**INSTRUCTIONS FOR THE TASK:**
Without its pictures, the listing below is to be transcribed exactly.

BEGIN RECORDS FOR THE TASK

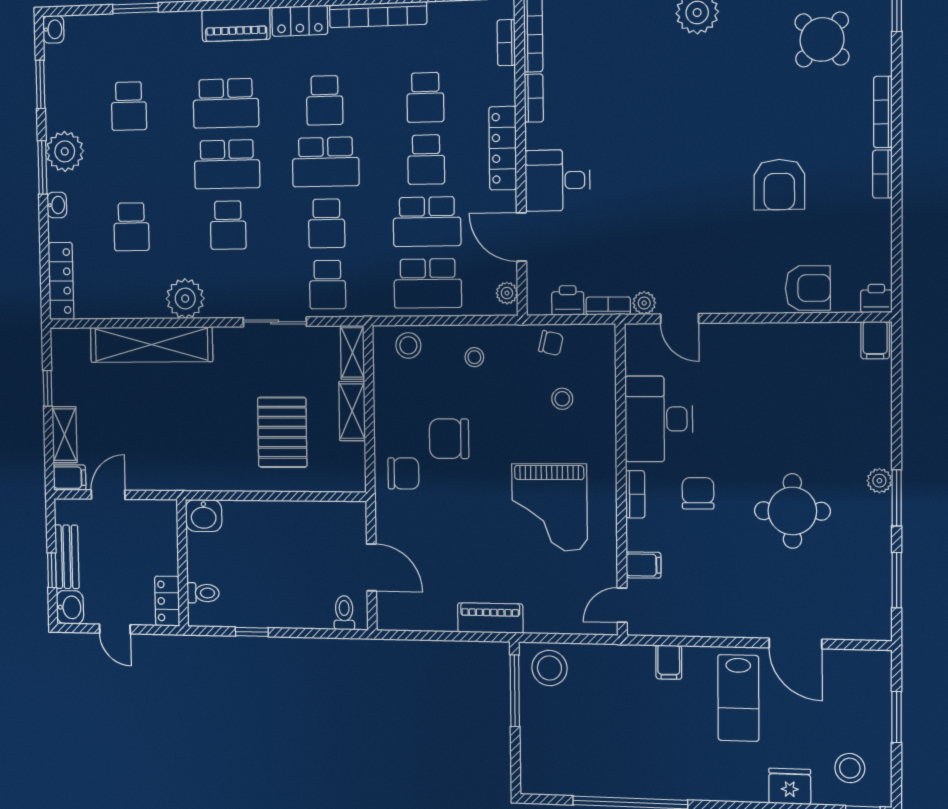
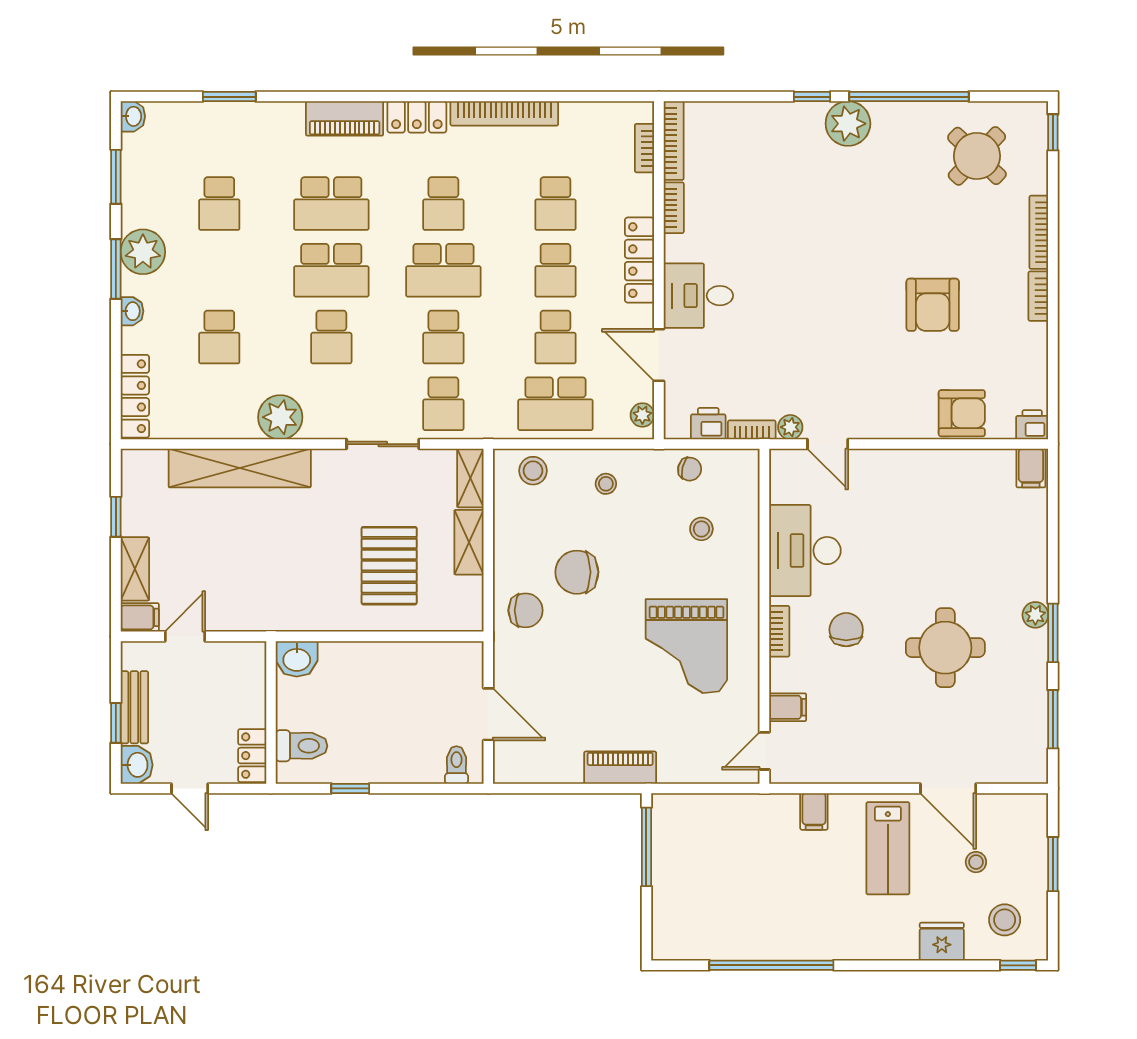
school desk: (427, 222) -> (555, 337), width x0.54
toilet: (203, 593) -> (301, 746), width x1.37, depth x1.39
stool: (549, 668) -> (976, 862), moved, width x0.53, depth x0.53

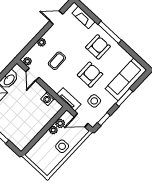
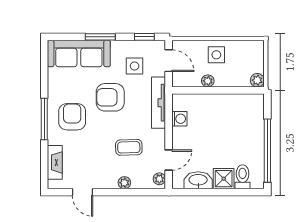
armchair: (98, 47) -> (72, 117), turned 90
tv unit: (69, 99) -> (158, 103), width x1.41
plant: (60, 123) -> (257, 80), moved

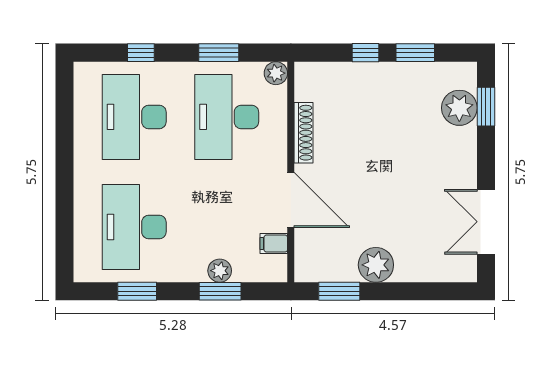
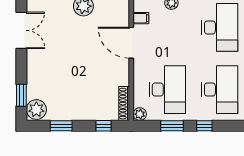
window: (141, 53) -> (204, 126), moved
window: (366, 53) -> (104, 126), moved
plant: (459, 108) -> (36, 110), moved
shoe rack: (304, 133) -> (124, 104), moved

END RECORDS FOR THE TASK

**WRITTEN ANSWER:**
school desk: (427, 222) -> (555, 337), width x0.54
toilet: (203, 593) -> (301, 746), width x1.37, depth x1.39
stool: (549, 668) -> (976, 862), moved, width x0.53, depth x0.53

armchair: (98, 47) -> (72, 117), turned 90
tv unit: (69, 99) -> (158, 103), width x1.41
plant: (60, 123) -> (257, 80), moved

window: (141, 53) -> (204, 126), moved
window: (366, 53) -> (104, 126), moved
plant: (459, 108) -> (36, 110), moved
shoe rack: (304, 133) -> (124, 104), moved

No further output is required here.